Version difference data:
══════════
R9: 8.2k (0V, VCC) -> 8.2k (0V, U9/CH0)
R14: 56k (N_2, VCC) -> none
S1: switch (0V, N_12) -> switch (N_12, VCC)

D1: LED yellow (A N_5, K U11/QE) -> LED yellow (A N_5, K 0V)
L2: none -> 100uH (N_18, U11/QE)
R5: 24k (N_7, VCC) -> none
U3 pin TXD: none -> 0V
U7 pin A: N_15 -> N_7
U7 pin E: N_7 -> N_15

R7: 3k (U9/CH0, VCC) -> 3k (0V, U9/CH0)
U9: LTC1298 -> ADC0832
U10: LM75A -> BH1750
══════════
__Exercise objective__.
After reading the lines above, reproduce them all exactly.

__Task response__.
R9: 8.2k (0V, VCC) -> 8.2k (0V, U9/CH0)
R14: 56k (N_2, VCC) -> none
S1: switch (0V, N_12) -> switch (N_12, VCC)

D1: LED yellow (A N_5, K U11/QE) -> LED yellow (A N_5, K 0V)
L2: none -> 100uH (N_18, U11/QE)
R5: 24k (N_7, VCC) -> none
U3 pin TXD: none -> 0V
U7 pin A: N_15 -> N_7
U7 pin E: N_7 -> N_15

R7: 3k (U9/CH0, VCC) -> 3k (0V, U9/CH0)
U9: LTC1298 -> ADC0832
U10: LM75A -> BH1750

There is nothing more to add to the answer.